Your goal:
Only the number is wanted: how many lines below include "green"?

The records:

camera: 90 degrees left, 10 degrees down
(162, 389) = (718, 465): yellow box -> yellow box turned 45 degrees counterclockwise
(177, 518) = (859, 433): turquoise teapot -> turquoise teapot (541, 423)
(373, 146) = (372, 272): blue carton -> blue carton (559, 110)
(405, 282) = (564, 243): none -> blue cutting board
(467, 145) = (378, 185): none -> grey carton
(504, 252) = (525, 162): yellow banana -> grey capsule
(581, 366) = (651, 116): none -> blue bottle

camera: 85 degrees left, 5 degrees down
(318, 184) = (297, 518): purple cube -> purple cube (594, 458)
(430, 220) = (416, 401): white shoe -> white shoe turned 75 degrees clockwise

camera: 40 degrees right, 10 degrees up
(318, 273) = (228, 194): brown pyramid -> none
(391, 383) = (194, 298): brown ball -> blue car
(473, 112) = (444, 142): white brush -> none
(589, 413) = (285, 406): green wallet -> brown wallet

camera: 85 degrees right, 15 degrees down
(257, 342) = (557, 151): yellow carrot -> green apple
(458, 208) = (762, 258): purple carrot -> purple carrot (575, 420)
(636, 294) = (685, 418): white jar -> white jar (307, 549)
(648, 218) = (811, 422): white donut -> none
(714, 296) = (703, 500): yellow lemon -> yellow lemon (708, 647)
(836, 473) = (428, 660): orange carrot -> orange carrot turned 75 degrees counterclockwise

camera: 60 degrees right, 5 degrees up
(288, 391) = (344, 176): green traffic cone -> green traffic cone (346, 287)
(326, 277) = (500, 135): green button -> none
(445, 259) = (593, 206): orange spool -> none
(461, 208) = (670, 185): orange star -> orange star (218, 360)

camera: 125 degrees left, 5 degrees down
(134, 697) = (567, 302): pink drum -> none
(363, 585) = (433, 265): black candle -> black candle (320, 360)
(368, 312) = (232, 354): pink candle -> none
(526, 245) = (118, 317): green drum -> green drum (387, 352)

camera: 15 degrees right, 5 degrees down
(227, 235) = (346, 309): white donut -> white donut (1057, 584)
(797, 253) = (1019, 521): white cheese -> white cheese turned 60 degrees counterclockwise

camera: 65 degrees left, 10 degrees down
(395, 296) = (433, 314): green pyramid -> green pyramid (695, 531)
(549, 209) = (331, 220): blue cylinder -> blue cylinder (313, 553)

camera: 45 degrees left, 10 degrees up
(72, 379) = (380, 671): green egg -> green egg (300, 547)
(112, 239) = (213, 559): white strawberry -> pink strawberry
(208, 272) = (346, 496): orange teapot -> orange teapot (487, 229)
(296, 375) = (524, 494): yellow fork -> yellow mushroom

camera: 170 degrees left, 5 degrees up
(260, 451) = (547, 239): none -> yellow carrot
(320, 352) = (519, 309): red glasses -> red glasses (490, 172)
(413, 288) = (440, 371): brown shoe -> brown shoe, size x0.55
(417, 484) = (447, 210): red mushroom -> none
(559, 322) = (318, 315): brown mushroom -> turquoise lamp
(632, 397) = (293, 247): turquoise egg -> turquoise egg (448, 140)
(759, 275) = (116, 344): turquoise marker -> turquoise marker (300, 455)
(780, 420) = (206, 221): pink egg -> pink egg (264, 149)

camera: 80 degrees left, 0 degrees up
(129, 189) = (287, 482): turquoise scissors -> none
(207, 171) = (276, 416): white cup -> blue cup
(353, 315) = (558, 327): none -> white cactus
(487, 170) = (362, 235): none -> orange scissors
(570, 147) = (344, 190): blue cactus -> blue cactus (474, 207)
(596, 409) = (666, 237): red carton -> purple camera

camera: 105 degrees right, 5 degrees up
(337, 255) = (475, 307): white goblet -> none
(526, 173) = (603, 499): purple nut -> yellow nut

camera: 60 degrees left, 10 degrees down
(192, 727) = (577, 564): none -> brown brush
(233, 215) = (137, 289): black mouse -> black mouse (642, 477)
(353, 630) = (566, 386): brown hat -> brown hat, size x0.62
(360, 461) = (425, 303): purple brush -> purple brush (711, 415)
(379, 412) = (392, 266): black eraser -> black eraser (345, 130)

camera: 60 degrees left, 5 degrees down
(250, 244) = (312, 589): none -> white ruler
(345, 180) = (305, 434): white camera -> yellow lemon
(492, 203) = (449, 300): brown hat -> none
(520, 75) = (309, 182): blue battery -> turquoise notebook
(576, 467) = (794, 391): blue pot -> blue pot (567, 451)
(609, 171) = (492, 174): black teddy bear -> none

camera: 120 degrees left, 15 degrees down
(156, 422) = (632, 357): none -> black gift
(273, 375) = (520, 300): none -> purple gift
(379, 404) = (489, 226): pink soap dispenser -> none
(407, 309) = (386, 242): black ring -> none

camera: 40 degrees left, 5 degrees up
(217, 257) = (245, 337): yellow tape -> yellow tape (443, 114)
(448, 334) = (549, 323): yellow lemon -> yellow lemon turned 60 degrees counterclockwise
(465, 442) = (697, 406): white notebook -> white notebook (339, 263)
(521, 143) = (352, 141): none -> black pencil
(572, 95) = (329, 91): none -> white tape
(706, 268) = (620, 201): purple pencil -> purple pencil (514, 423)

Reply to the task:
7